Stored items
■ ■ ■ ■ ■
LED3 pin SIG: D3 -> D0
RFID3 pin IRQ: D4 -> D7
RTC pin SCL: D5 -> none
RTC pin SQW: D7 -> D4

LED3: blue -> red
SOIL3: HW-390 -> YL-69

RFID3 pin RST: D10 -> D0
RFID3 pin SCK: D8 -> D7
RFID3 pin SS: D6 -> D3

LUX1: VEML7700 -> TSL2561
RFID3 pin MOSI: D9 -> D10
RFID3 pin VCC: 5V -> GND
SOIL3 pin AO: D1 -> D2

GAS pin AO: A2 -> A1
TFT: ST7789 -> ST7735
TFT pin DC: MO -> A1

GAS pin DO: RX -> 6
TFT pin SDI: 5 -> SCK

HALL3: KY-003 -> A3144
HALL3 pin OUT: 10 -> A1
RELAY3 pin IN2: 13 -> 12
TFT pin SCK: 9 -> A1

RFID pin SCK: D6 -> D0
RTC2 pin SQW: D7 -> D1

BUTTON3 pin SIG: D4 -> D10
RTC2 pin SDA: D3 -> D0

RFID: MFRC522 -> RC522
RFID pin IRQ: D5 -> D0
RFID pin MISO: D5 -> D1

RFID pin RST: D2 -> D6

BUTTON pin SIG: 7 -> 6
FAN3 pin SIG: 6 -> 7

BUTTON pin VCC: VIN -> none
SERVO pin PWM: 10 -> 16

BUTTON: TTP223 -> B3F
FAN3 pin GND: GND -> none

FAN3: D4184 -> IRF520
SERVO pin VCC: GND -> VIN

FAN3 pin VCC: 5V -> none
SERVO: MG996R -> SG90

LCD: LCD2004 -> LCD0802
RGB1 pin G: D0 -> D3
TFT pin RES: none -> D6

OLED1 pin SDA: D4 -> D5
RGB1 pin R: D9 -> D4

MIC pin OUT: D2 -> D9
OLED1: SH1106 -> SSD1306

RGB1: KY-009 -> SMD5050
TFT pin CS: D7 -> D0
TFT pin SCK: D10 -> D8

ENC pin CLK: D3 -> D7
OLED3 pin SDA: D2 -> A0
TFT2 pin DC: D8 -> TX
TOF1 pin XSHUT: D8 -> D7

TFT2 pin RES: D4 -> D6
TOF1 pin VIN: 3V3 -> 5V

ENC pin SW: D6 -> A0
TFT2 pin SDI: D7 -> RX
■ ■ ■ ■ ■
- _PROBLEM_
Wherever a line in the records contains the word "SERVO", copy that line.

- _SOLVED PROBLEM_
SERVO pin PWM: 10 -> 16
SERVO pin VCC: GND -> VIN
SERVO: MG996R -> SG90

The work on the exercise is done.